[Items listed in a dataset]
+ + + + +
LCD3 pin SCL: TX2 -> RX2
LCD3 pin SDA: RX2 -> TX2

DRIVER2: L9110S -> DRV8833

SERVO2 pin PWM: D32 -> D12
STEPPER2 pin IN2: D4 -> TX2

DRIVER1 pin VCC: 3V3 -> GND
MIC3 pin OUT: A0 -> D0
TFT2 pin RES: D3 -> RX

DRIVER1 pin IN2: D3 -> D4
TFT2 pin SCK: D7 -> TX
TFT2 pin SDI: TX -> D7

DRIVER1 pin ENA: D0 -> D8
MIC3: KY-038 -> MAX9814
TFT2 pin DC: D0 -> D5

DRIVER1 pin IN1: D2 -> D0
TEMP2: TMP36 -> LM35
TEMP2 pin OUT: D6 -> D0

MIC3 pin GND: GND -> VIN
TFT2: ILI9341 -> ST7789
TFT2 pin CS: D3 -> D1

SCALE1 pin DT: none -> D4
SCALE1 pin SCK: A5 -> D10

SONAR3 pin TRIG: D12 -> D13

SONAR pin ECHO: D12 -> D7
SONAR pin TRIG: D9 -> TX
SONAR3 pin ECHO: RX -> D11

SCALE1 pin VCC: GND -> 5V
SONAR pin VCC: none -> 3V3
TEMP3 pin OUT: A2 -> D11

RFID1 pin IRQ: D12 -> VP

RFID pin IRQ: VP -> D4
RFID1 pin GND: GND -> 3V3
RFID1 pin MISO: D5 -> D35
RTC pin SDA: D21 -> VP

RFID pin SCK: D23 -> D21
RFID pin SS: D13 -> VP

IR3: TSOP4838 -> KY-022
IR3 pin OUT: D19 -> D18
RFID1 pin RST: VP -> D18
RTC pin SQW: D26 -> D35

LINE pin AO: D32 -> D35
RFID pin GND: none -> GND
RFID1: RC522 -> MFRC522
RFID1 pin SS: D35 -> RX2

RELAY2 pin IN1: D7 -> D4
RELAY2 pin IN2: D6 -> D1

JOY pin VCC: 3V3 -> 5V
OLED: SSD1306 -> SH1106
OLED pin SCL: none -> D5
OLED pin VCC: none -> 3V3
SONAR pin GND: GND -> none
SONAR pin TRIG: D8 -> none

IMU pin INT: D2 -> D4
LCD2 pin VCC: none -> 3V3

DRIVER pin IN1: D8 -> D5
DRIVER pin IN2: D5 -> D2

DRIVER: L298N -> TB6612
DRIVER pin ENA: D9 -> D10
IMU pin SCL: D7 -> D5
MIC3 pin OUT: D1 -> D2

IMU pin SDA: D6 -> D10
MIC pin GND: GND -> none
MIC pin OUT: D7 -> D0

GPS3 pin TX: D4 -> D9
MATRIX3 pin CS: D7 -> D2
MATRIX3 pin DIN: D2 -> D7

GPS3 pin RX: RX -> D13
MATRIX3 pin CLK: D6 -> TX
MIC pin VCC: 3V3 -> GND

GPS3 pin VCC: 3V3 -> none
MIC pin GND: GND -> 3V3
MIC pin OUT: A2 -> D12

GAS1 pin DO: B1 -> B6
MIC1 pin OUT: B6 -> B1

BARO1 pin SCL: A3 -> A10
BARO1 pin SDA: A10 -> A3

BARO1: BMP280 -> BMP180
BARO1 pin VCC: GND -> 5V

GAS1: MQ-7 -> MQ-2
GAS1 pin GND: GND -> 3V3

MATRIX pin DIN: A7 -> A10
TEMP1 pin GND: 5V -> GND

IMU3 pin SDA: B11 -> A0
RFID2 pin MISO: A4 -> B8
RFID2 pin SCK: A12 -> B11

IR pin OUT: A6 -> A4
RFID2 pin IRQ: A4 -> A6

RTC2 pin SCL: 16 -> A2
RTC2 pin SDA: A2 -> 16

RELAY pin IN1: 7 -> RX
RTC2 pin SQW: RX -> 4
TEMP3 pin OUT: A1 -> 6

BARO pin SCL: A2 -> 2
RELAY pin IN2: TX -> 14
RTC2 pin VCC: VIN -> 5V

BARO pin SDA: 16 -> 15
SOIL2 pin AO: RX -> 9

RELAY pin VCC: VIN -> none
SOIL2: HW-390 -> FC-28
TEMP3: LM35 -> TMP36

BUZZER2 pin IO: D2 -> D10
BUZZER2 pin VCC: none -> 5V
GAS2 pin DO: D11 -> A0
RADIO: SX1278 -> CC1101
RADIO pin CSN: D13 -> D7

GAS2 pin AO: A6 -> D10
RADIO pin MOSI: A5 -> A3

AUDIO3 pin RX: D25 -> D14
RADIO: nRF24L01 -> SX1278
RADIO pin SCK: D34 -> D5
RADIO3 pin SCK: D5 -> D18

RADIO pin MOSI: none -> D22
+ + + + +
Prompt: Please return the lines above that run from the line containing "MIC pin OUT: A2 -> D12" to the line containing "IR pin OUT: A6 -> A4", inclusive, exactly and with no other lines.

Answer to the exercise:
MIC pin OUT: A2 -> D12

GAS1 pin DO: B1 -> B6
MIC1 pin OUT: B6 -> B1

BARO1 pin SCL: A3 -> A10
BARO1 pin SDA: A10 -> A3

BARO1: BMP280 -> BMP180
BARO1 pin VCC: GND -> 5V

GAS1: MQ-7 -> MQ-2
GAS1 pin GND: GND -> 3V3

MATRIX pin DIN: A7 -> A10
TEMP1 pin GND: 5V -> GND

IMU3 pin SDA: B11 -> A0
RFID2 pin MISO: A4 -> B8
RFID2 pin SCK: A12 -> B11

IR pin OUT: A6 -> A4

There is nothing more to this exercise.